* _Work instruction_: Copy all lines below that use the word "degrees".

* _Data shown_:
────────────────────────────────────────
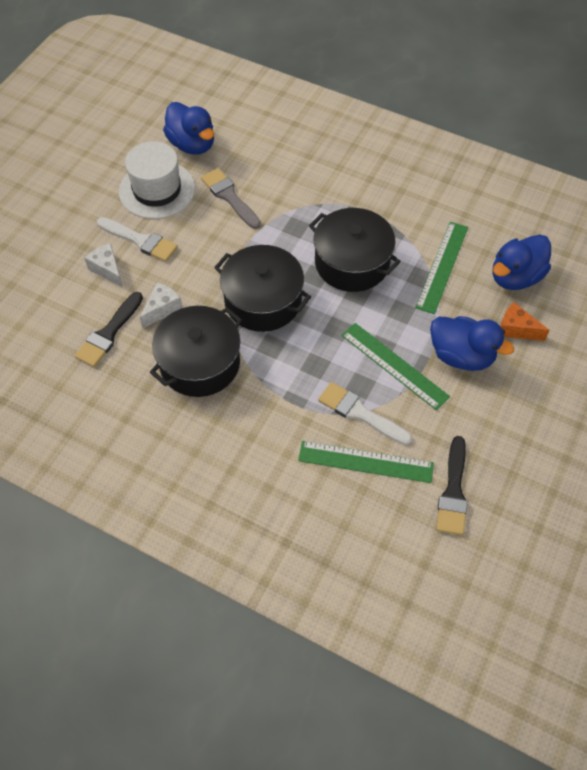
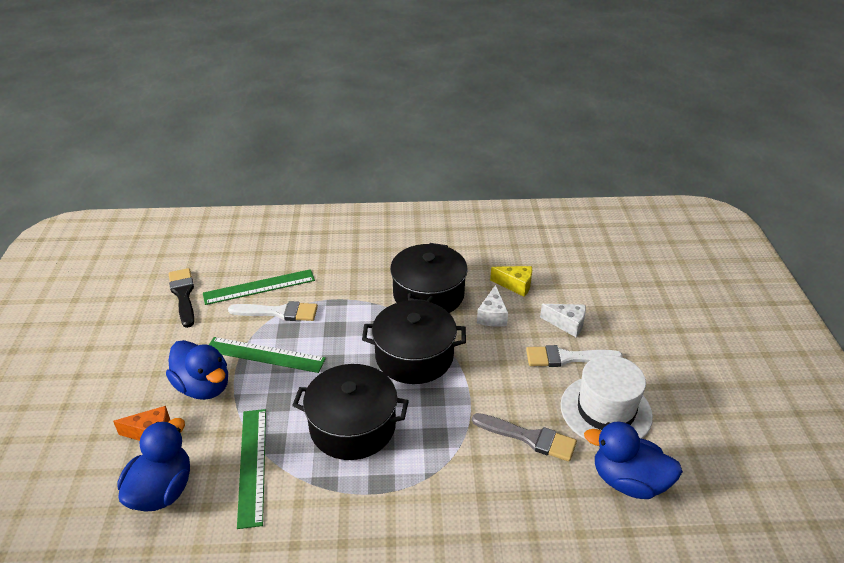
camera: 150 degrees right, 20 degrees down
black brush [75,292,143,367] -> yellow cheese [490,266,532,297]
blue duck [430,316,514,371] -> blue duck turned 135 degrees counterclockwise [166,340,228,400]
────────────────────────────────────────
* _Result_:
camera: 150 degrees right, 20 degrees down
blue duck [430,316,514,371] -> blue duck turned 135 degrees counterclockwise [166,340,228,400]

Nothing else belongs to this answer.